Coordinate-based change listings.
[Start of section]
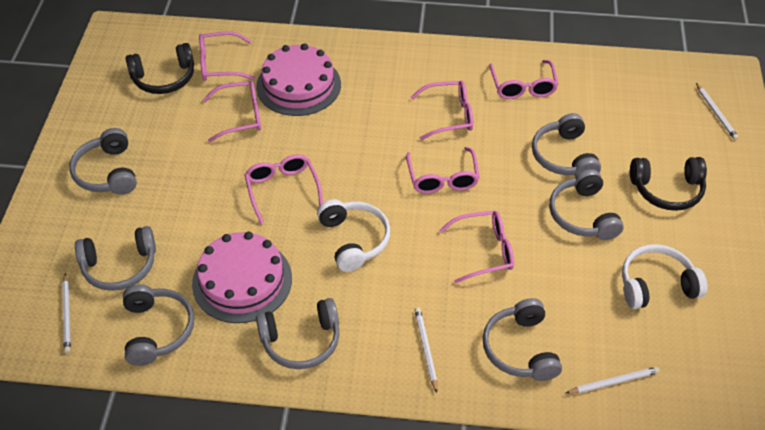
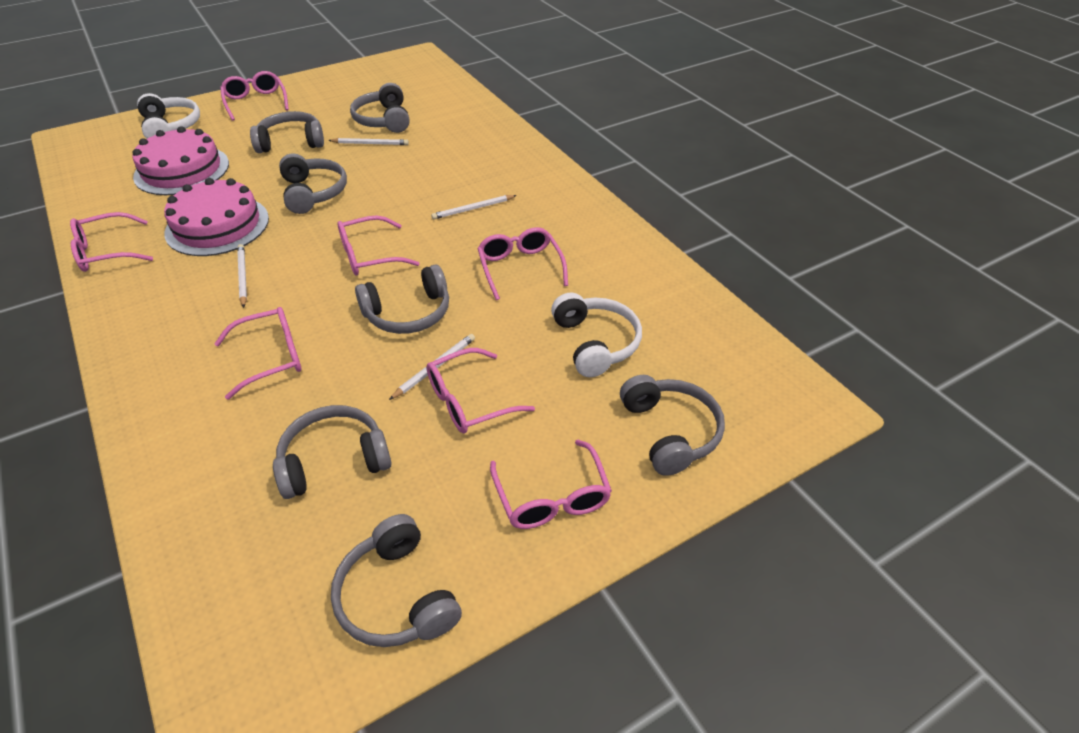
black headphones: 2 -> 0

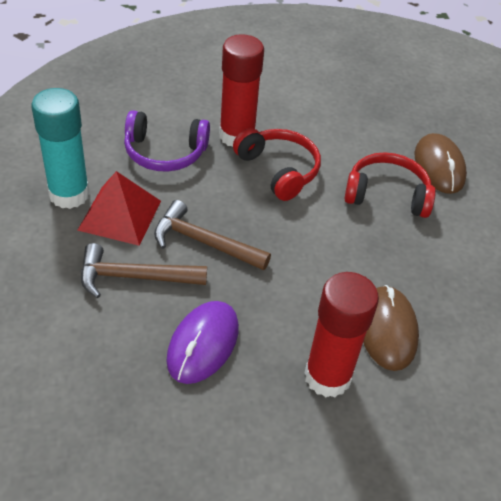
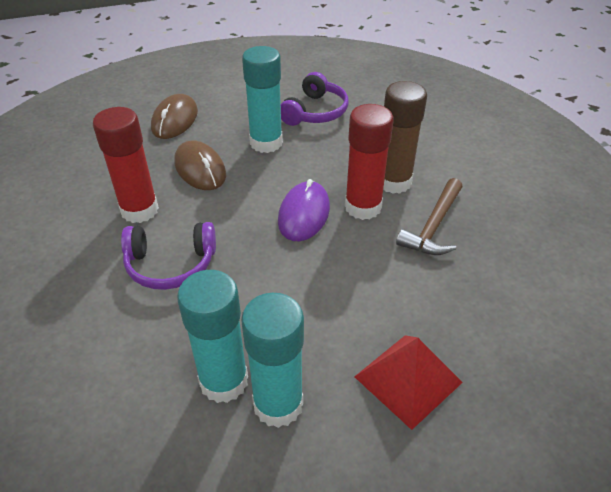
brown glue stick: 0 -> 1
brown hammer: 2 -> 1
purple headphones: 1 -> 2
red headphones: 2 -> 0
turquoise glue stick: 1 -> 3

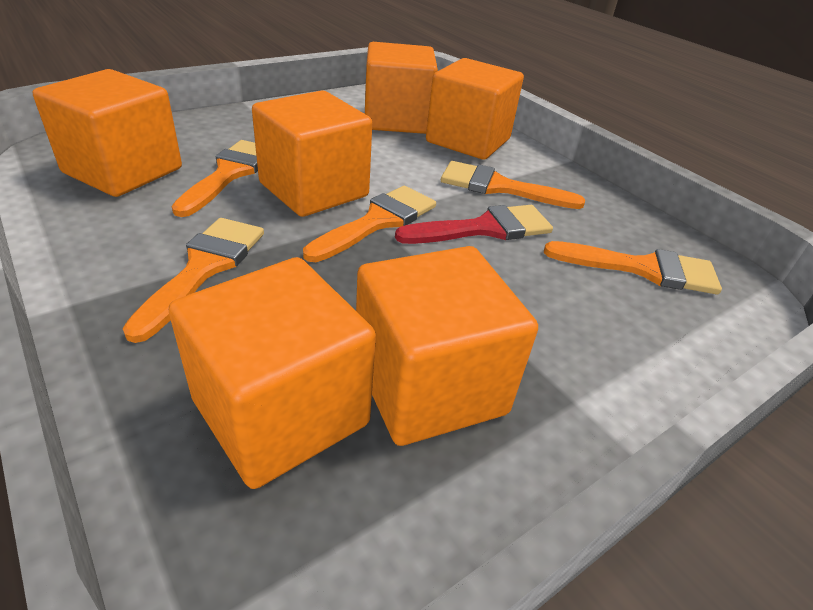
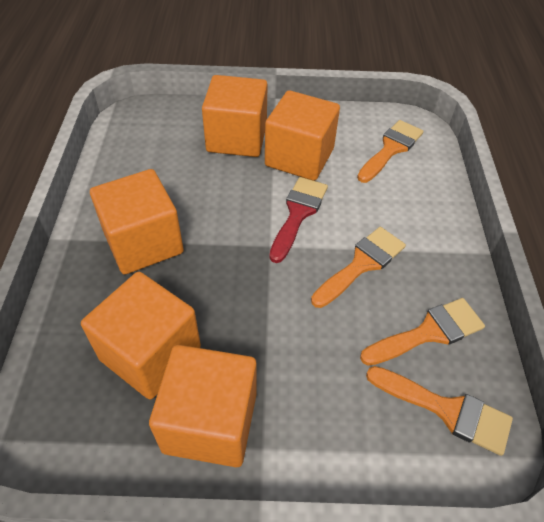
orange brush: 5 -> 4
orange cube: 6 -> 5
[End of section]
Work task. Quote precisely the lines of the data from the line containing "brown glue stick: 0 -> 1" through its final line, both included, excluding pictures.

Answer.
brown glue stick: 0 -> 1
brown hammer: 2 -> 1
purple headphones: 1 -> 2
red headphones: 2 -> 0
turquoise glue stick: 1 -> 3

orange brush: 5 -> 4
orange cube: 6 -> 5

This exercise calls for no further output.